TASK: Go through the entries below and pick out every line with "yellow".

INPUT RECORDS:
• • •
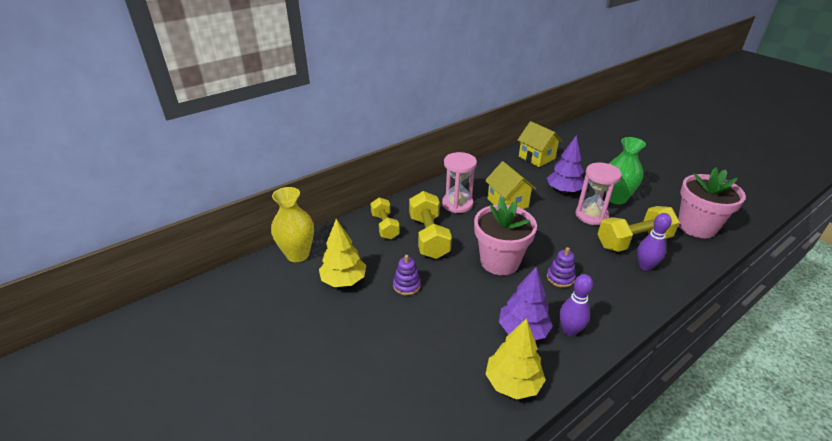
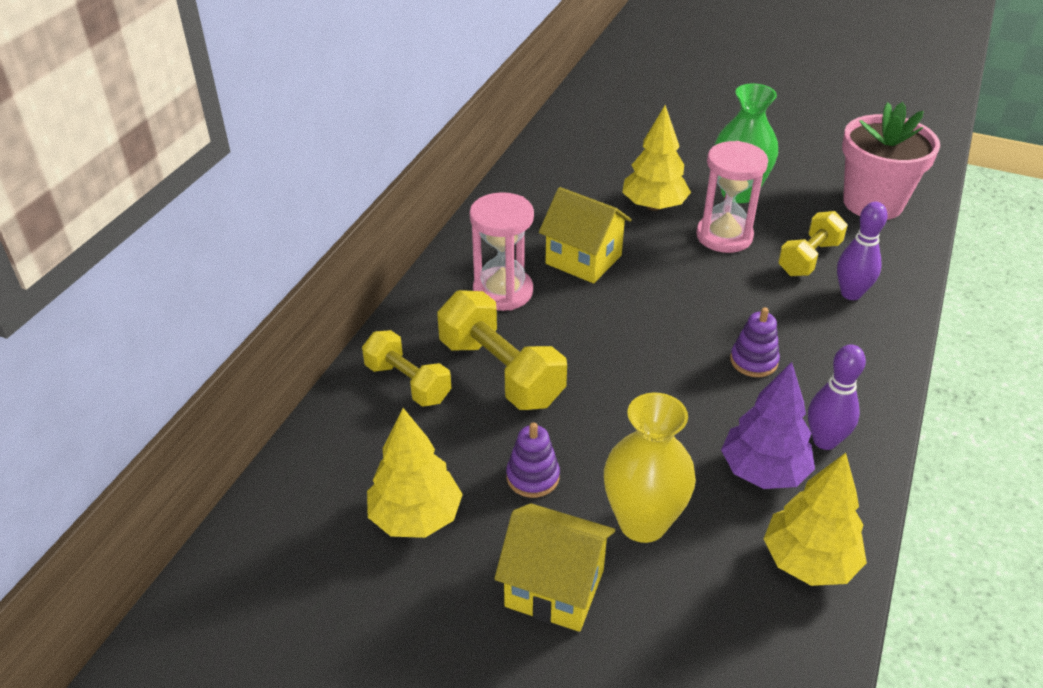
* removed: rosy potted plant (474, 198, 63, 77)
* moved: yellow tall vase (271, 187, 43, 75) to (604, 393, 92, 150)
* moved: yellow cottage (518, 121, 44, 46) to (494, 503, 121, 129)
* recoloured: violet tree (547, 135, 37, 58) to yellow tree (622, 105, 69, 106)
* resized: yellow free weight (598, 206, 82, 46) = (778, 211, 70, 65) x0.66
• • •
WORKED SOLUTION:
* moved: yellow tall vase (271, 187, 43, 75) to (604, 393, 92, 150)
* moved: yellow cottage (518, 121, 44, 46) to (494, 503, 121, 129)
* recoloured: violet tree (547, 135, 37, 58) to yellow tree (622, 105, 69, 106)
* resized: yellow free weight (598, 206, 82, 46) = (778, 211, 70, 65) x0.66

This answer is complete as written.